<<<<

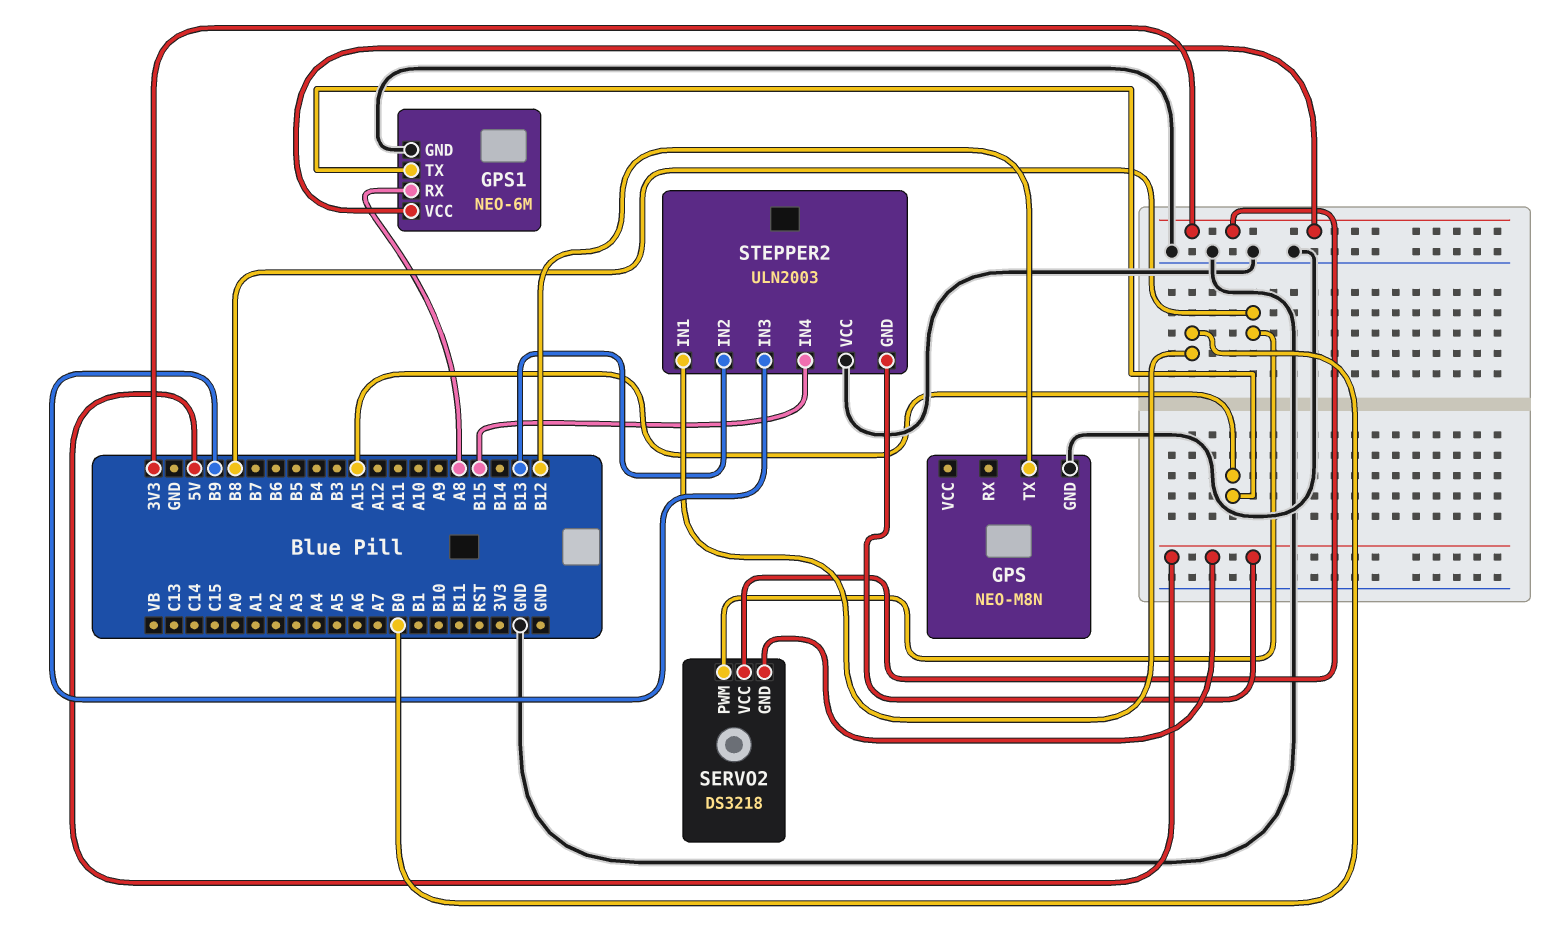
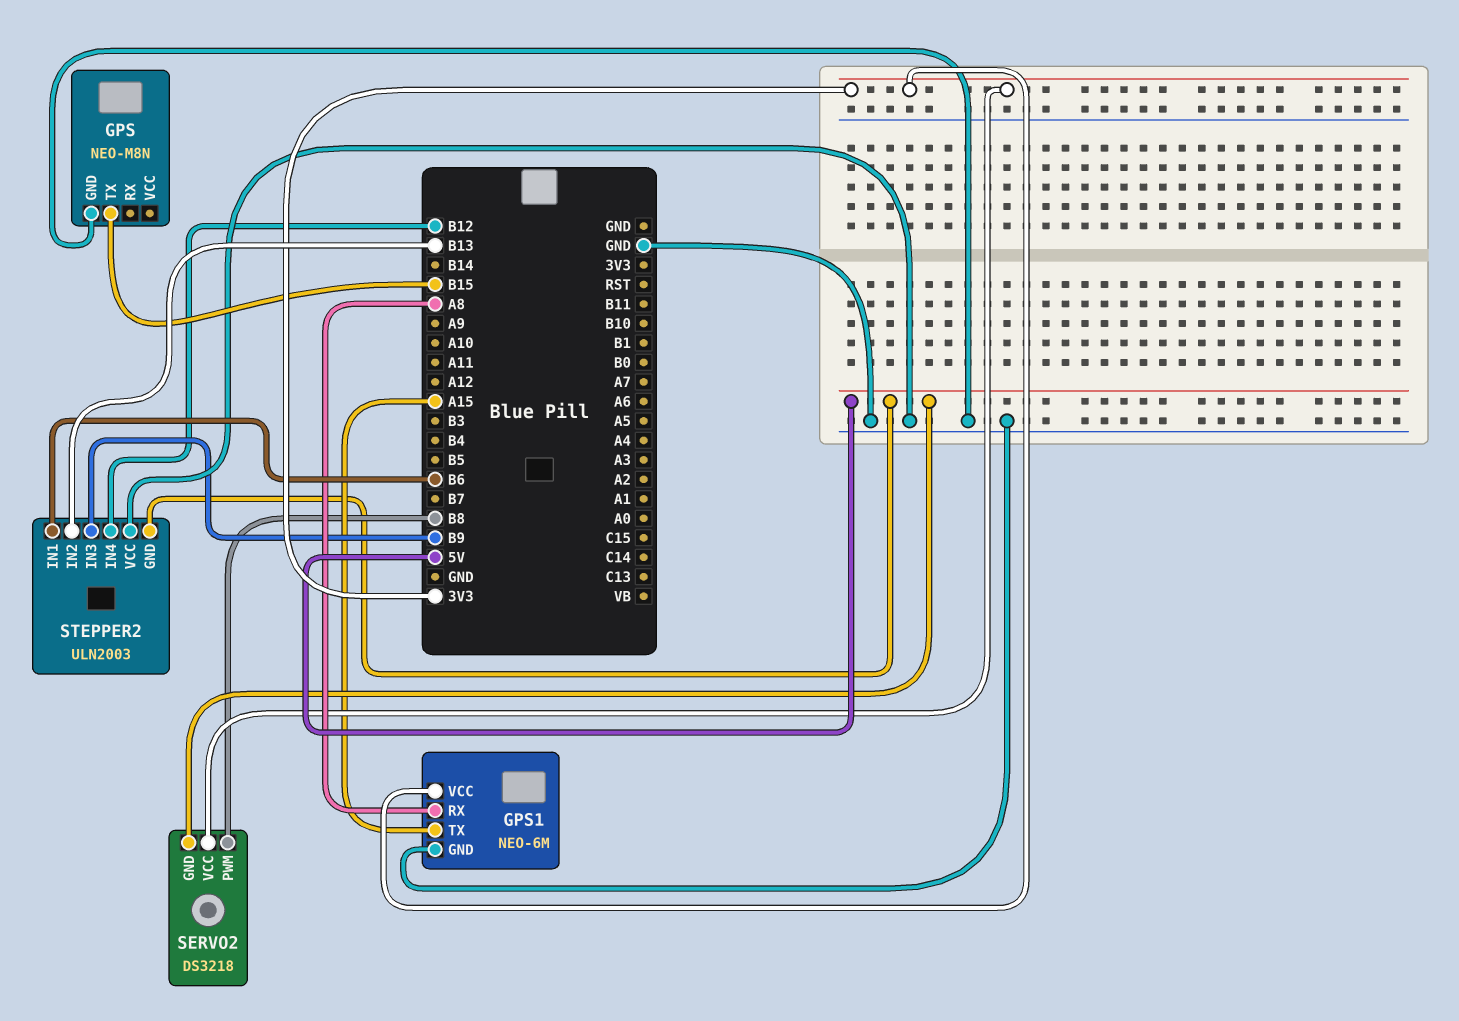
GPS pin TX: B12 -> B15
STEPPER2 pin IN1: B0 -> B6
STEPPER2 pin IN4: B15 -> B12

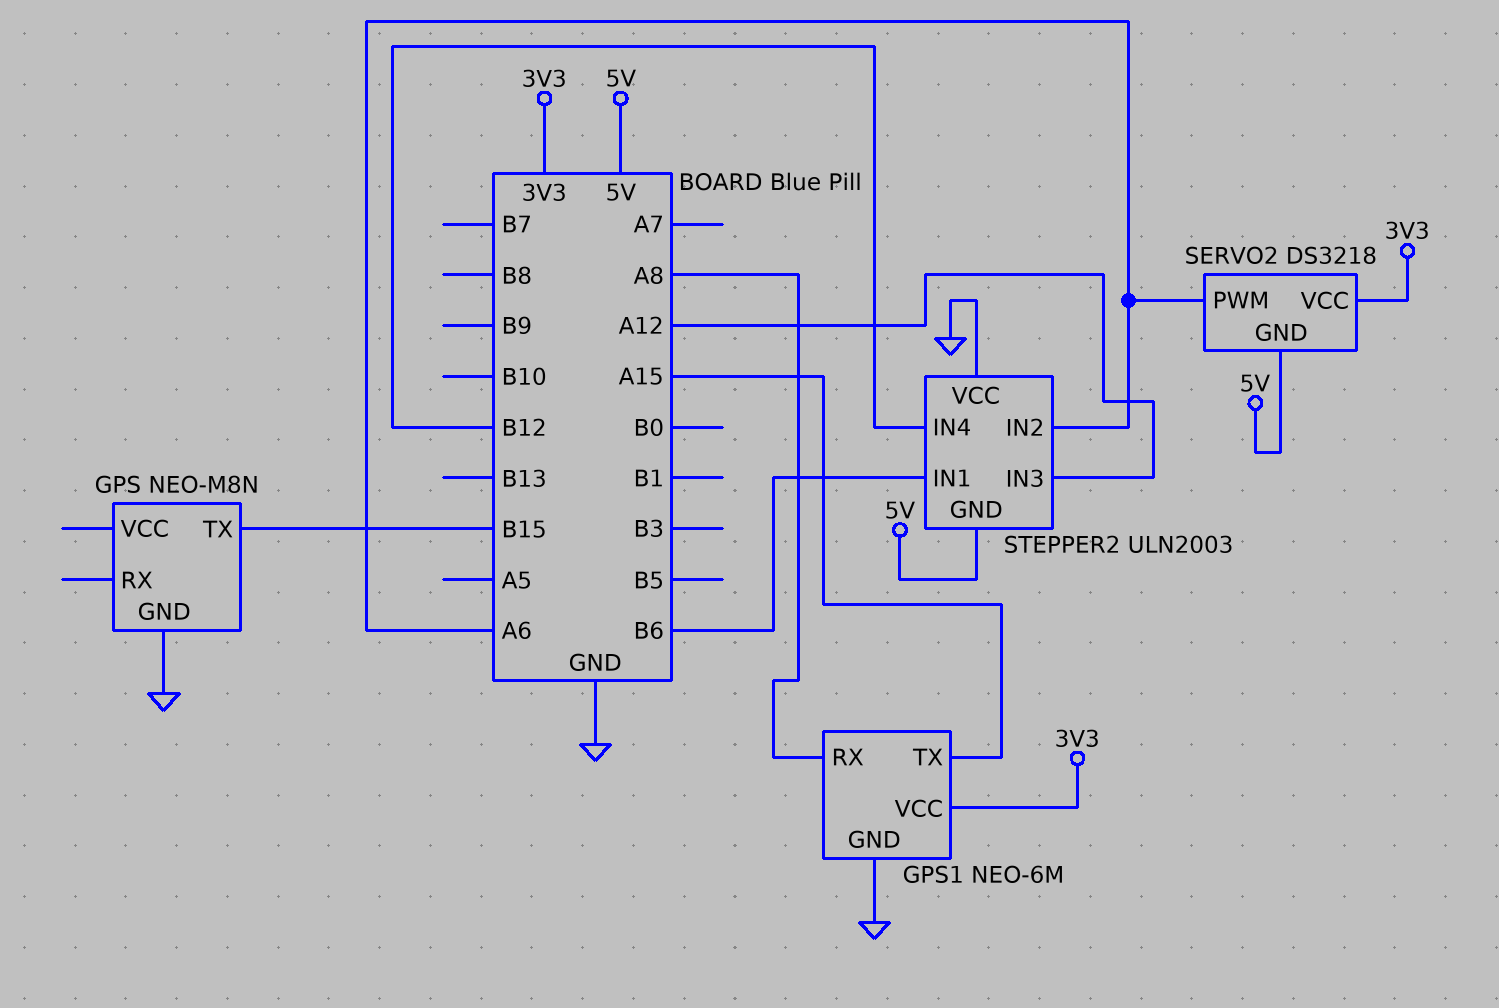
SERVO2 pin PWM: B8 -> A6
STEPPER2 pin IN2: B13 -> A6
STEPPER2 pin IN3: B9 -> A12

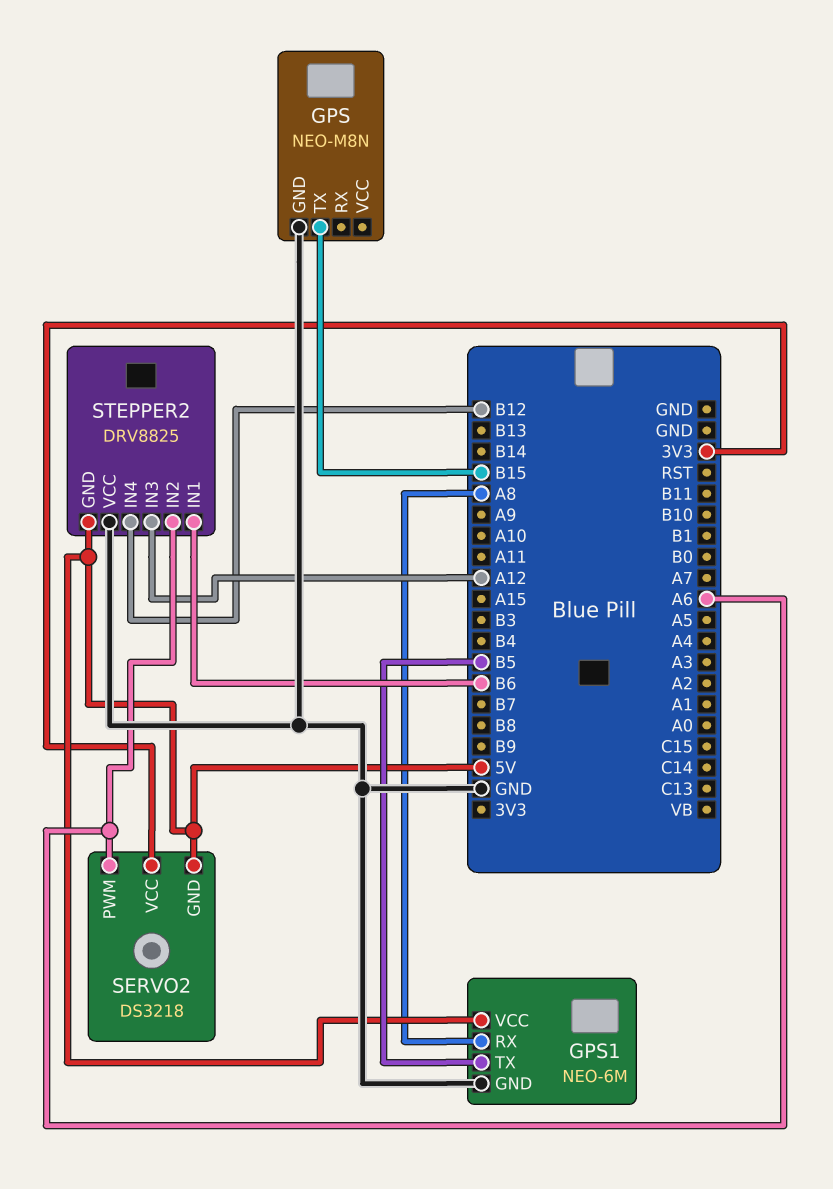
GPS1 pin TX: A15 -> B5
GPS1 pin VCC: 3V3 -> 5V
STEPPER2: ULN2003 -> DRV8825

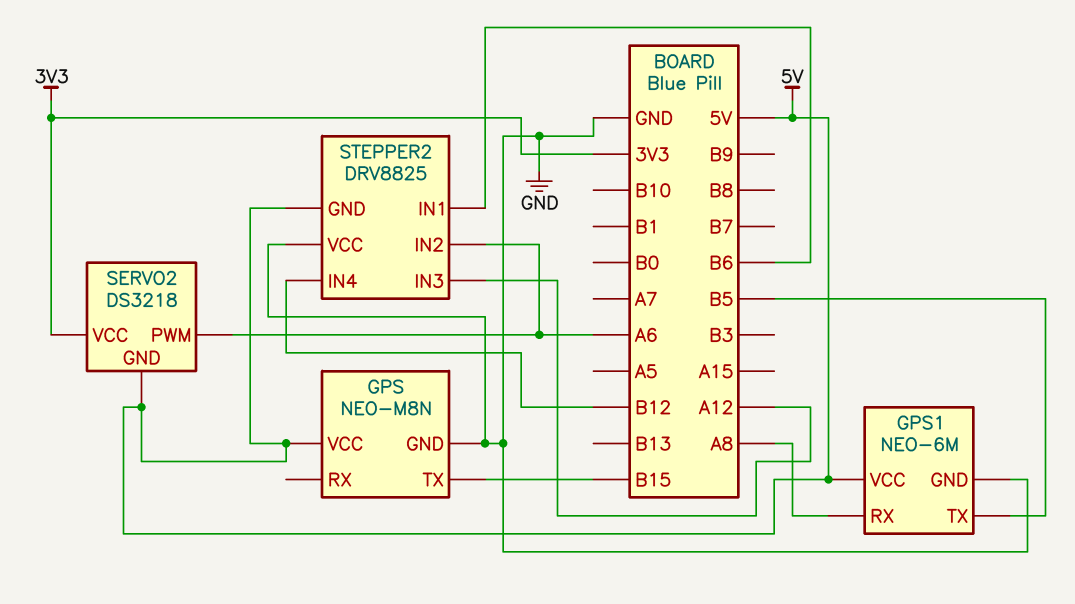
GPS pin VCC: none -> 5V

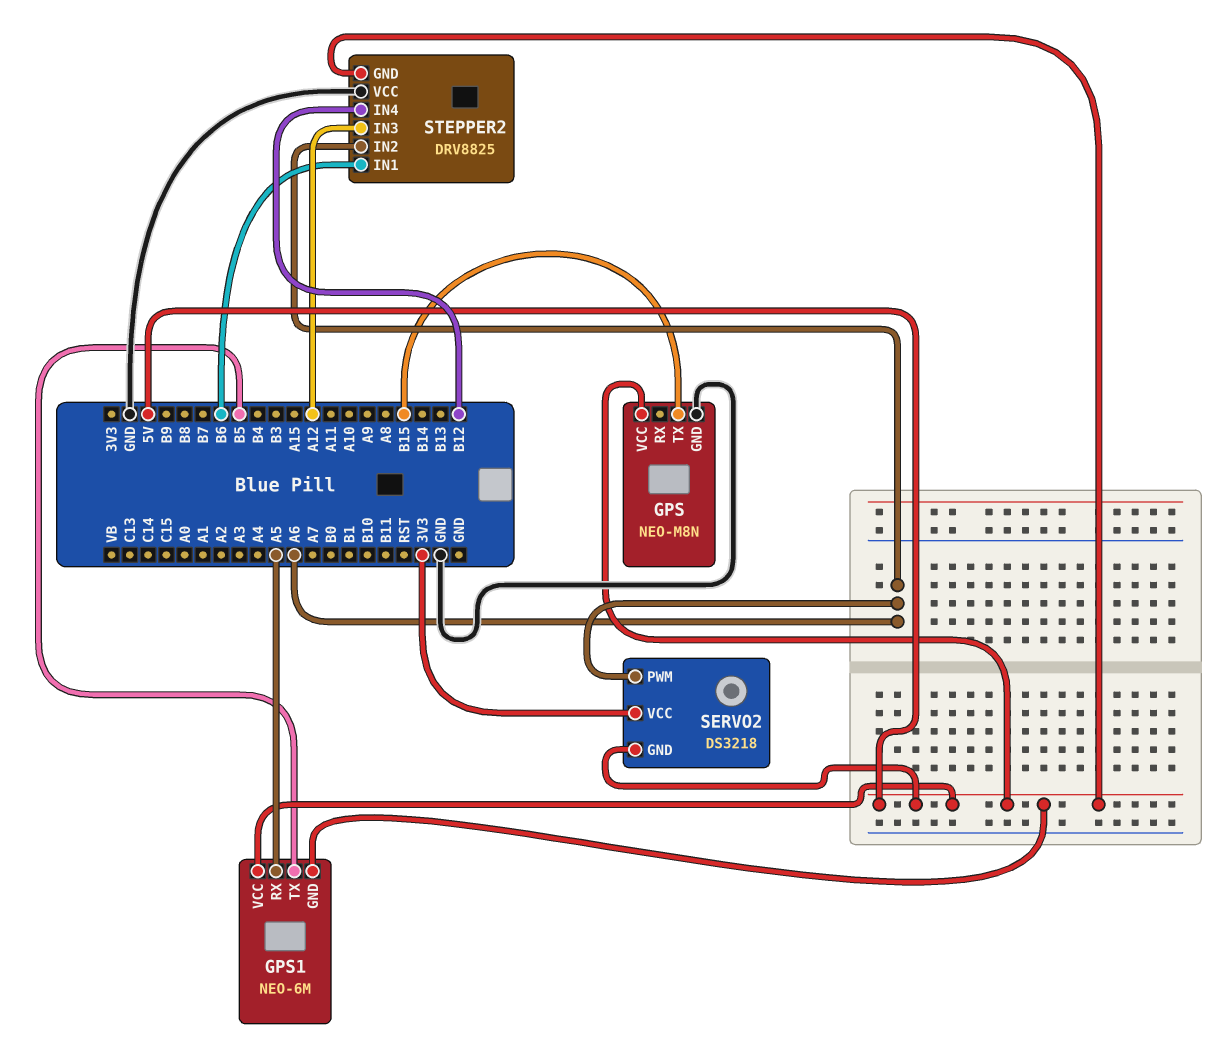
GPS1 pin GND: GND -> 5V
GPS1 pin RX: A8 -> A5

>>>>

## DIRECTIONS
Return the material above in exact form. Pictures stay out.

## RESULT OF THE TASK
GPS pin TX: B12 -> B15
STEPPER2 pin IN1: B0 -> B6
STEPPER2 pin IN4: B15 -> B12

SERVO2 pin PWM: B8 -> A6
STEPPER2 pin IN2: B13 -> A6
STEPPER2 pin IN3: B9 -> A12

GPS1 pin TX: A15 -> B5
GPS1 pin VCC: 3V3 -> 5V
STEPPER2: ULN2003 -> DRV8825

GPS pin VCC: none -> 5V

GPS1 pin GND: GND -> 5V
GPS1 pin RX: A8 -> A5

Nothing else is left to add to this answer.